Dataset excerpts
------------------------------------------------

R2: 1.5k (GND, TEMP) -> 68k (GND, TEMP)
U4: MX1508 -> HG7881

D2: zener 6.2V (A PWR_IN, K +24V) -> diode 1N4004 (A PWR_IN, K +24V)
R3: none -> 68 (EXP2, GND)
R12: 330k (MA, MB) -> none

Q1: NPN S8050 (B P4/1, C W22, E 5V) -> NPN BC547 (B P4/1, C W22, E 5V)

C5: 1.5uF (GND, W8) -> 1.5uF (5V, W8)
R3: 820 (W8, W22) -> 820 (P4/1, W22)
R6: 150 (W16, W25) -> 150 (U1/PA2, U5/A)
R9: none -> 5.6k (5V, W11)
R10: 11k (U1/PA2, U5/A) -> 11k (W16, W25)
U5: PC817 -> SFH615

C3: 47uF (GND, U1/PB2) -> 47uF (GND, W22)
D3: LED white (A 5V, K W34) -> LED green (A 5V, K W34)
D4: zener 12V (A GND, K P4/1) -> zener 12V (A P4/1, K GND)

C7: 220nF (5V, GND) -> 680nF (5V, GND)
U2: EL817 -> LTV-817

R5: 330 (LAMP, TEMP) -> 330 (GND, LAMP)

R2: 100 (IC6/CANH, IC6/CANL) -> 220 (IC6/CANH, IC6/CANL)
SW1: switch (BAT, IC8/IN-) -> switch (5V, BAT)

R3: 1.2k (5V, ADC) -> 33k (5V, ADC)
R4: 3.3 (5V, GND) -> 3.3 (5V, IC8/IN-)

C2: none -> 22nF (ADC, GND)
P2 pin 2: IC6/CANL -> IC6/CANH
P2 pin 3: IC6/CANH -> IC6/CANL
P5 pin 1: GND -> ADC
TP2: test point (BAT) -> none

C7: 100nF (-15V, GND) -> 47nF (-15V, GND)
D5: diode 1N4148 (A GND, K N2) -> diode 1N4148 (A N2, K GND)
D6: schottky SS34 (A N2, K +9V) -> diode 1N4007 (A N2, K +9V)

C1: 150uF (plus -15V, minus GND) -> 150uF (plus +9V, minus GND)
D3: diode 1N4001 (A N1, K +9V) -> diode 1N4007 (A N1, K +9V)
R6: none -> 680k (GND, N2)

------------------------------------------------

EXERCISE INSTRUCTIONS: Search the entries for the word "CANH". Copy every line where it occurs.

RESPONSE FOR THIS EXERCISE:
R2: 100 (IC6/CANH, IC6/CANL) -> 220 (IC6/CANH, IC6/CANL)
P2 pin 2: IC6/CANL -> IC6/CANH
P2 pin 3: IC6/CANH -> IC6/CANL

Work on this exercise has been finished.